Entries provided:
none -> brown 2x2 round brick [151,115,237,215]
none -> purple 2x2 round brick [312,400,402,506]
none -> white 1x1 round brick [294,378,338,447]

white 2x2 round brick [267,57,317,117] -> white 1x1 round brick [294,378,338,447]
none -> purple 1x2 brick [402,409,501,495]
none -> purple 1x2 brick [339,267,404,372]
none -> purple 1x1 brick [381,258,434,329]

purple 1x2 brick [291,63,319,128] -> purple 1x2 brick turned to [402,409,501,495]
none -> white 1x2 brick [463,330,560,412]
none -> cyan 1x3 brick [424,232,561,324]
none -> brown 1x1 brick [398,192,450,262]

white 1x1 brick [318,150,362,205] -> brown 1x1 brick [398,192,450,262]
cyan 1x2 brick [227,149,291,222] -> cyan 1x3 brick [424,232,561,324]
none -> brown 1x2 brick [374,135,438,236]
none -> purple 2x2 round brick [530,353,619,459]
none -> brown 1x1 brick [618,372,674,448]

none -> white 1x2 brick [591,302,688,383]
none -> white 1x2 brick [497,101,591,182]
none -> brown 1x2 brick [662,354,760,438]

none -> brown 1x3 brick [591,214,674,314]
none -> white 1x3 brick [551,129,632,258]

==

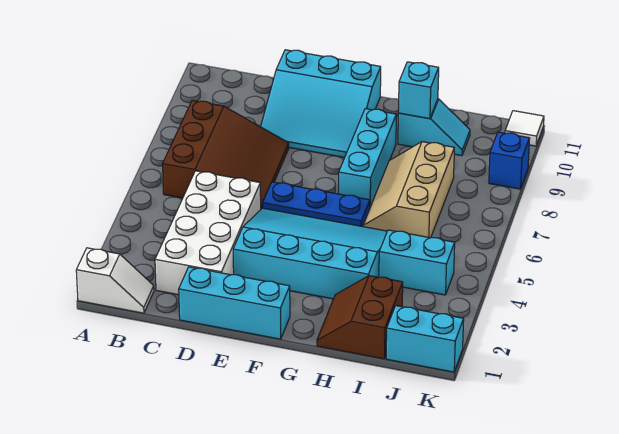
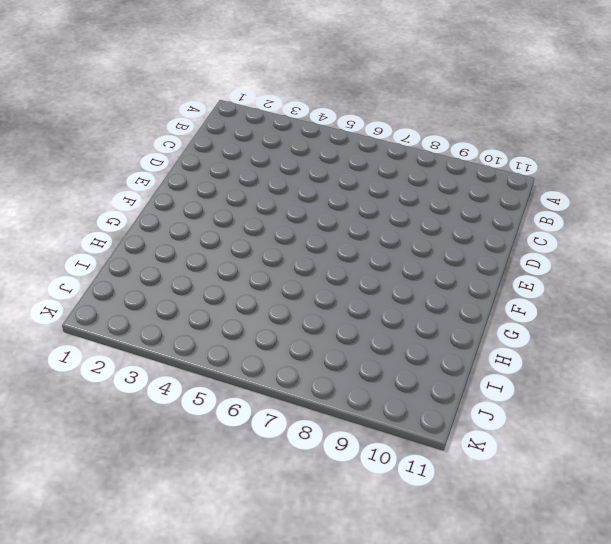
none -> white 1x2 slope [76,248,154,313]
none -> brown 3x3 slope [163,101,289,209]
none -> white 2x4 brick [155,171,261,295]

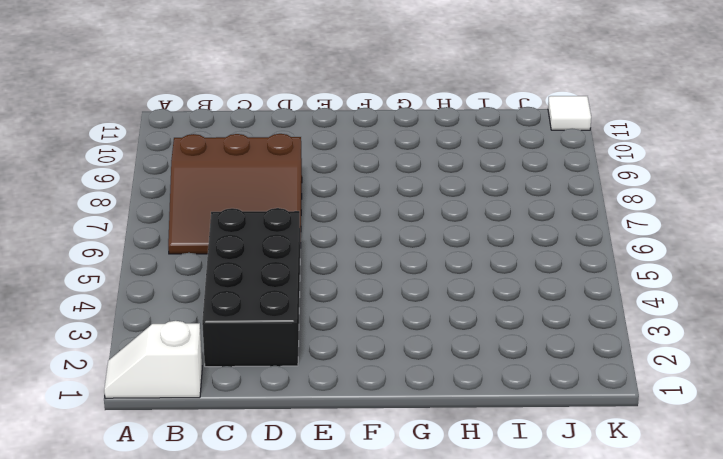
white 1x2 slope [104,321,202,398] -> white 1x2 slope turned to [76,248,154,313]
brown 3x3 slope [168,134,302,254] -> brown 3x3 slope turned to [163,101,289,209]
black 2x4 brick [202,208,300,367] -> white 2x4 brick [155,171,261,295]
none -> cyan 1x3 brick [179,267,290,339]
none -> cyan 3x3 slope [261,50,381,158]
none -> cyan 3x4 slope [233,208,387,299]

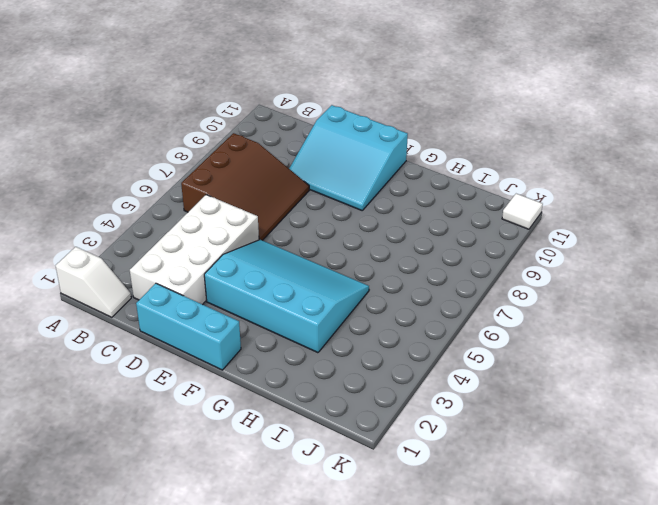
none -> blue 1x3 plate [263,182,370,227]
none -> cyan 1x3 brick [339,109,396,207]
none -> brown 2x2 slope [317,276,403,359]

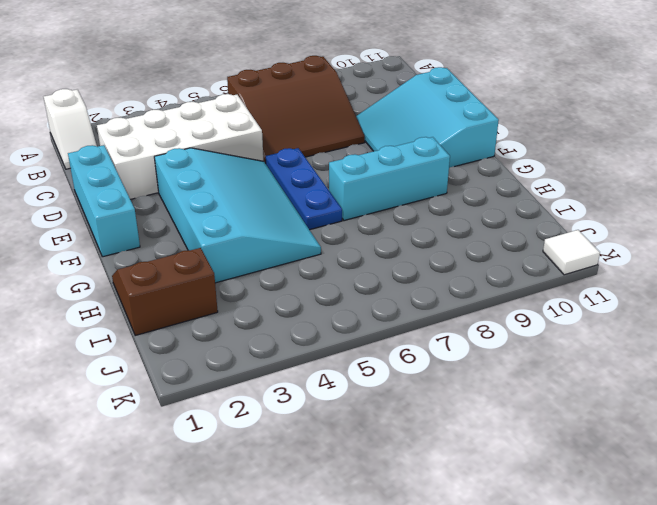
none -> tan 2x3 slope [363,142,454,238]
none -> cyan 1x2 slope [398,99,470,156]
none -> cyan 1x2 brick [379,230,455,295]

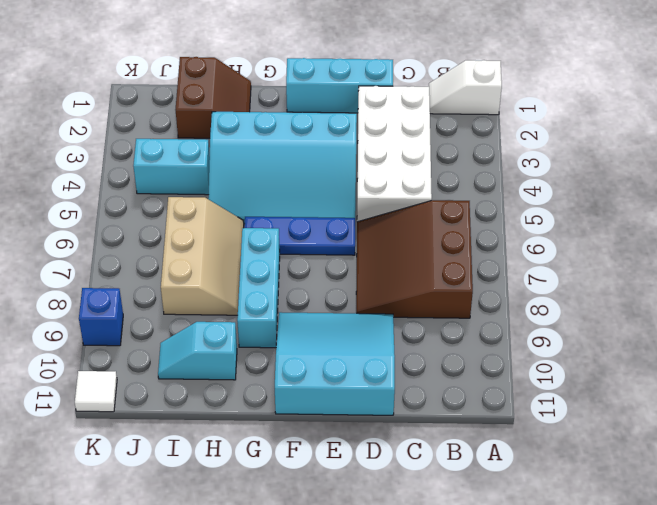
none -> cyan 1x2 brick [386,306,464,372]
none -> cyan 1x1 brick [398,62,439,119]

Task to carry out: Pictures in the entries do not go into the copy. Print only the lines starting at the one containing "none -> blue 1x3 plate [263,182,370,227]" and ending at the one containing "none -> cyan 1x1 brick [398,62,439,119]", exactly as they appear.

Exercise solution:
none -> blue 1x3 plate [263,182,370,227]
none -> cyan 1x3 brick [339,109,396,207]
none -> brown 2x2 slope [317,276,403,359]

none -> tan 2x3 slope [363,142,454,238]
none -> cyan 1x2 slope [398,99,470,156]
none -> cyan 1x2 brick [379,230,455,295]

none -> cyan 1x2 brick [386,306,464,372]
none -> cyan 1x1 brick [398,62,439,119]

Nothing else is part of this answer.